__EXERCISE OBJECTIVE__: A single number is required: how many lines below include the string "shoe".

# # # #

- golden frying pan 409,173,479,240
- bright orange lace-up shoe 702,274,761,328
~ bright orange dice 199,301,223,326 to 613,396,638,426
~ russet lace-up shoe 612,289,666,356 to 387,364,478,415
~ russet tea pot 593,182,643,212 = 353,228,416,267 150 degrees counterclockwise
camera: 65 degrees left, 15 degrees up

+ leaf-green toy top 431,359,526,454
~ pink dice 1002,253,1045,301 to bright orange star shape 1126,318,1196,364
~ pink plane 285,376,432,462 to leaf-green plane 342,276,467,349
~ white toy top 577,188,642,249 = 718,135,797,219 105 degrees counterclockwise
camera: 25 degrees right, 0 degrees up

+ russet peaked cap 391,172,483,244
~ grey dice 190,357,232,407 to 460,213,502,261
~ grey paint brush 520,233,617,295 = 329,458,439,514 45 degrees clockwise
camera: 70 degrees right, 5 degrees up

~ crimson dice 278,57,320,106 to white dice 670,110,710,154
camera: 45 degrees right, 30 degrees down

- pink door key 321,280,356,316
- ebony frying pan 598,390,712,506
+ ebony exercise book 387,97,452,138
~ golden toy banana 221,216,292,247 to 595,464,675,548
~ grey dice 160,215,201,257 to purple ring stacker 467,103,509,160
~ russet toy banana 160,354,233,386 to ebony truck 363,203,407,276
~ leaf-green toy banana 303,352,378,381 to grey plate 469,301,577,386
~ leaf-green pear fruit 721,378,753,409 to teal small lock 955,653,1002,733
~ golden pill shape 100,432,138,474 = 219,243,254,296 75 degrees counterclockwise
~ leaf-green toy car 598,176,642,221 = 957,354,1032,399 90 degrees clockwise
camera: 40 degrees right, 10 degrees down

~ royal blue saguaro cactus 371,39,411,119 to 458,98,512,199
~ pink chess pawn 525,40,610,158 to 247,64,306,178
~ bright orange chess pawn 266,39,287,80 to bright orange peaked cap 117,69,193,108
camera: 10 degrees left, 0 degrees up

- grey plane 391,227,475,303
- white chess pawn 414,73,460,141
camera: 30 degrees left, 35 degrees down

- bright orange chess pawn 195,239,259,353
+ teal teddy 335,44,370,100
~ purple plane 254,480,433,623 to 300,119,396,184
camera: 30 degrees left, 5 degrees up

# # # #

__WRITTEN RESPONSE__: 2